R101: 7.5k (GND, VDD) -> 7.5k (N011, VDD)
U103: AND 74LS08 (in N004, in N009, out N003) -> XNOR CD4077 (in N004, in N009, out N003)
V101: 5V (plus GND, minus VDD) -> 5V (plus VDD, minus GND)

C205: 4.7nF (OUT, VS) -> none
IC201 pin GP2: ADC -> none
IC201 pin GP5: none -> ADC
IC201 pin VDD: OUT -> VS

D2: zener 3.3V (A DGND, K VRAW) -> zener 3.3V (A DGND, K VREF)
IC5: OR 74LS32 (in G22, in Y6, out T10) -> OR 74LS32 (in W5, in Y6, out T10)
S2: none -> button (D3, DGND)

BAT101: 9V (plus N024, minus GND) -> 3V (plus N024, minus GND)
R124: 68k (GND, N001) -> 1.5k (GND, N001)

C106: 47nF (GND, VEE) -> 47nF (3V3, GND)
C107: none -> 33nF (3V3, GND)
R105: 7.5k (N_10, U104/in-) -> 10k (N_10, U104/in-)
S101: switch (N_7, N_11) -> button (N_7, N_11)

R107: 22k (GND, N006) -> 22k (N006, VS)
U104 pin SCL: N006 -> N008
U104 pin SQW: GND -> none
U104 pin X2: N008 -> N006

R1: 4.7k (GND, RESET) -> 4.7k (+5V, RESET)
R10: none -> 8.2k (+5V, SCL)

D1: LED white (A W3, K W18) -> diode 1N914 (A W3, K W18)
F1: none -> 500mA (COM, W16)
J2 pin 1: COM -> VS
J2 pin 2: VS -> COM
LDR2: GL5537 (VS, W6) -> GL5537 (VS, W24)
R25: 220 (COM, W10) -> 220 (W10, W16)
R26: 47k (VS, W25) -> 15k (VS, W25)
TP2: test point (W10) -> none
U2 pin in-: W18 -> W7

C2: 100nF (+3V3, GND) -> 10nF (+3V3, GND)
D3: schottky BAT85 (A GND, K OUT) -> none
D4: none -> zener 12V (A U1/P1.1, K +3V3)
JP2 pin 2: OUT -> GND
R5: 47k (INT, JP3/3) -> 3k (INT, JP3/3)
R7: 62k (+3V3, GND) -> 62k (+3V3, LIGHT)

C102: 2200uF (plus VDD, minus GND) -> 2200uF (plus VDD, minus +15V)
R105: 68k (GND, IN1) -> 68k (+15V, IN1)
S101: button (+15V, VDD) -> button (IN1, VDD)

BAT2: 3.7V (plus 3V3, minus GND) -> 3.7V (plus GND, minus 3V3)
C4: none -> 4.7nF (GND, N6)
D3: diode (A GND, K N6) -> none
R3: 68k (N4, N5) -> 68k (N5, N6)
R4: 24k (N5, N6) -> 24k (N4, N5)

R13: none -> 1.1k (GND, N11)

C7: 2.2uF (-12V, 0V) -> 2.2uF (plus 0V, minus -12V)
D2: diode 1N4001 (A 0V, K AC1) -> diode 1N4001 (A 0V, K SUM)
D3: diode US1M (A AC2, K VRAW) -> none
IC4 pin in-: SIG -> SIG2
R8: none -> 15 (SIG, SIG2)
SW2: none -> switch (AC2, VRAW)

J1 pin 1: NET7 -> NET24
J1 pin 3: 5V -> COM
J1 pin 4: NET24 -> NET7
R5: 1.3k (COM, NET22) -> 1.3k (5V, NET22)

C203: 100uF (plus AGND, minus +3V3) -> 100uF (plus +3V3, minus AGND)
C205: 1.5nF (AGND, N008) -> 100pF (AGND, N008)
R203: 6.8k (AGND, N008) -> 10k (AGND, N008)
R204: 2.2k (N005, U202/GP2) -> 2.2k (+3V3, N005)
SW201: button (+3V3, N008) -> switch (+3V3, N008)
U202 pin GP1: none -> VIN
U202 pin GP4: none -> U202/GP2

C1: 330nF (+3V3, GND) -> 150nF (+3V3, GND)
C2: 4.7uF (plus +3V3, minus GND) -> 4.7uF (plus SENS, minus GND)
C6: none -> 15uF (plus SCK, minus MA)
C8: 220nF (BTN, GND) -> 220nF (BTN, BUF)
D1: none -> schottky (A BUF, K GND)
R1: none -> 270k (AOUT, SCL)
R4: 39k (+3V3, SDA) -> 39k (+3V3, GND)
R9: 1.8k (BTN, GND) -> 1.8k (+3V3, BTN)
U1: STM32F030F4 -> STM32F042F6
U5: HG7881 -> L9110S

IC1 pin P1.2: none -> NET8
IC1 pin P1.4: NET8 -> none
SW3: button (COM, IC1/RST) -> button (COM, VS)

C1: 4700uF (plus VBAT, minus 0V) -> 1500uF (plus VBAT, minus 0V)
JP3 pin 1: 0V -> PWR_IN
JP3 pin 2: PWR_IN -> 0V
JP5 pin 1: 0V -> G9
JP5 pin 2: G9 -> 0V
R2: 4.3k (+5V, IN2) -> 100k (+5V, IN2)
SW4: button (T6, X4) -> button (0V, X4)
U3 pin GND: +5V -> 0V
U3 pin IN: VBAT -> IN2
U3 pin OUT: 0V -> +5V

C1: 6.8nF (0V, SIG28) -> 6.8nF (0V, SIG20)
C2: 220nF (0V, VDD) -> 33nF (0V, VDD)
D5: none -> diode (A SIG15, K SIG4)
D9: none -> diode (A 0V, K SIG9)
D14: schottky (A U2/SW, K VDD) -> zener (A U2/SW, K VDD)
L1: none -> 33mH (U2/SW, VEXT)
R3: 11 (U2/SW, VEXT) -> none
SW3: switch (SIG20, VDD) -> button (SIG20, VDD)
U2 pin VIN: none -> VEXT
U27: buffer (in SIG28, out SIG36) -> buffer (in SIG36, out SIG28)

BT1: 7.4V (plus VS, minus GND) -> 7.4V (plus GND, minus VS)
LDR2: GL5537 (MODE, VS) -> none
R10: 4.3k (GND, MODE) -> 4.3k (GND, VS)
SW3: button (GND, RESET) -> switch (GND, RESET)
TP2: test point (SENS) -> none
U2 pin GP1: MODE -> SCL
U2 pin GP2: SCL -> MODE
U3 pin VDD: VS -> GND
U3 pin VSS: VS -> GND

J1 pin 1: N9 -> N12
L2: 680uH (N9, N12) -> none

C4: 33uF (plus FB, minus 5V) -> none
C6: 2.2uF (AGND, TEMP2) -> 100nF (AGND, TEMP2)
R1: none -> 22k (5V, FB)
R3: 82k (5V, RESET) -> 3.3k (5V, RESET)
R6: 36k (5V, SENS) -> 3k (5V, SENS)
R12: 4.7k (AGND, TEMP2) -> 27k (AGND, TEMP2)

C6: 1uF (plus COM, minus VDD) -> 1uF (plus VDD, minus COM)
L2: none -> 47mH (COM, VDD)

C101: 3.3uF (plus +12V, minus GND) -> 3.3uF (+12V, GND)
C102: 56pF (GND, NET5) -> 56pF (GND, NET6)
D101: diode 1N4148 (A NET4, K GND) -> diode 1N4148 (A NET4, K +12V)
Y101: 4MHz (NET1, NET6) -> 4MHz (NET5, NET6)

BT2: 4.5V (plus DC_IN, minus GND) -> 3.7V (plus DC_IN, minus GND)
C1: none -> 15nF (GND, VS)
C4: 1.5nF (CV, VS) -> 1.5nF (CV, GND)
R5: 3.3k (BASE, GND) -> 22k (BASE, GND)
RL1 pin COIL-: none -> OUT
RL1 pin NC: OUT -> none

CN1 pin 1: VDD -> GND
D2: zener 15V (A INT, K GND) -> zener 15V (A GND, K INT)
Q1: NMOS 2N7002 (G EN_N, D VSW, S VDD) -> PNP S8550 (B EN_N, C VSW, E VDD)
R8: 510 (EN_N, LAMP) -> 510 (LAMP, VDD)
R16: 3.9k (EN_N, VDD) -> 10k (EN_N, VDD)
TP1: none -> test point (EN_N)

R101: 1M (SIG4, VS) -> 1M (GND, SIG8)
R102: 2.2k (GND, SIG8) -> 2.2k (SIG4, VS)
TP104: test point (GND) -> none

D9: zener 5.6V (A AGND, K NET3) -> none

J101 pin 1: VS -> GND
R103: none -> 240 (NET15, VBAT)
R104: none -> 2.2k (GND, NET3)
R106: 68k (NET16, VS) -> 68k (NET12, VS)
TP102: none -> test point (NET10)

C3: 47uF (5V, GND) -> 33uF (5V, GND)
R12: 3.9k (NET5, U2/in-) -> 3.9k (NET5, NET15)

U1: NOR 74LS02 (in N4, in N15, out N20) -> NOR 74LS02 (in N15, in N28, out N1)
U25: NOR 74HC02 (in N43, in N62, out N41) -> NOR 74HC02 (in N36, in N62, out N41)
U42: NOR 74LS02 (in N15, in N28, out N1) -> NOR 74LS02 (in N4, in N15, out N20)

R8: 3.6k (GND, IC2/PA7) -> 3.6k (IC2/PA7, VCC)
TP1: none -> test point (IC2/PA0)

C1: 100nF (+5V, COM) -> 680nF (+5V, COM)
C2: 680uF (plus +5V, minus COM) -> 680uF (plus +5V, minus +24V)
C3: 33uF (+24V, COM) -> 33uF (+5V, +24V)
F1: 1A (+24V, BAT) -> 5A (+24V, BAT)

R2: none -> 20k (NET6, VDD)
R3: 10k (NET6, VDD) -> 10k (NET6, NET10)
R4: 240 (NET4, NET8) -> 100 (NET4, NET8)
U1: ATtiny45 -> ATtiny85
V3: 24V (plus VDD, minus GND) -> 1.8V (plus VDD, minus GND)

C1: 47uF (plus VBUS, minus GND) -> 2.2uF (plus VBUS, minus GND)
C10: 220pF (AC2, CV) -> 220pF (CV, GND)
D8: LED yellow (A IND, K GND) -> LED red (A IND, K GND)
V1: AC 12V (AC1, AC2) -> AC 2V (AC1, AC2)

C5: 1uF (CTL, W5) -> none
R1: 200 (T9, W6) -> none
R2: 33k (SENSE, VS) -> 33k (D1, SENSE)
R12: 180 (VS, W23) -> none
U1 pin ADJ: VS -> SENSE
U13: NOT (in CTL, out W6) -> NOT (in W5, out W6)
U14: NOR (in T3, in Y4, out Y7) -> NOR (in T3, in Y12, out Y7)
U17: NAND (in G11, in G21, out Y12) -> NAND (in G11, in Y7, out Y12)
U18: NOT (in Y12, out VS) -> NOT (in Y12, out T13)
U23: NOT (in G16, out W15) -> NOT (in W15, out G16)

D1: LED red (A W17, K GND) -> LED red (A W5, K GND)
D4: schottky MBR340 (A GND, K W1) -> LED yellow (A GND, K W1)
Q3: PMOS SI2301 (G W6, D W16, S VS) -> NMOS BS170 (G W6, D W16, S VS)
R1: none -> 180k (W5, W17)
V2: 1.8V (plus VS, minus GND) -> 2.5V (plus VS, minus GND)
________
WORK TASK: Please reproduce, word for word, every line from the line with "R12: 180 (VS, W23) -> none" to the final line above, including both ends.

FINISHED TASK:
R12: 180 (VS, W23) -> none
U1 pin ADJ: VS -> SENSE
U13: NOT (in CTL, out W6) -> NOT (in W5, out W6)
U14: NOR (in T3, in Y4, out Y7) -> NOR (in T3, in Y12, out Y7)
U17: NAND (in G11, in G21, out Y12) -> NAND (in G11, in Y7, out Y12)
U18: NOT (in Y12, out VS) -> NOT (in Y12, out T13)
U23: NOT (in G16, out W15) -> NOT (in W15, out G16)

D1: LED red (A W17, K GND) -> LED red (A W5, K GND)
D4: schottky MBR340 (A GND, K W1) -> LED yellow (A GND, K W1)
Q3: PMOS SI2301 (G W6, D W16, S VS) -> NMOS BS170 (G W6, D W16, S VS)
R1: none -> 180k (W5, W17)
V2: 1.8V (plus VS, minus GND) -> 2.5V (plus VS, minus GND)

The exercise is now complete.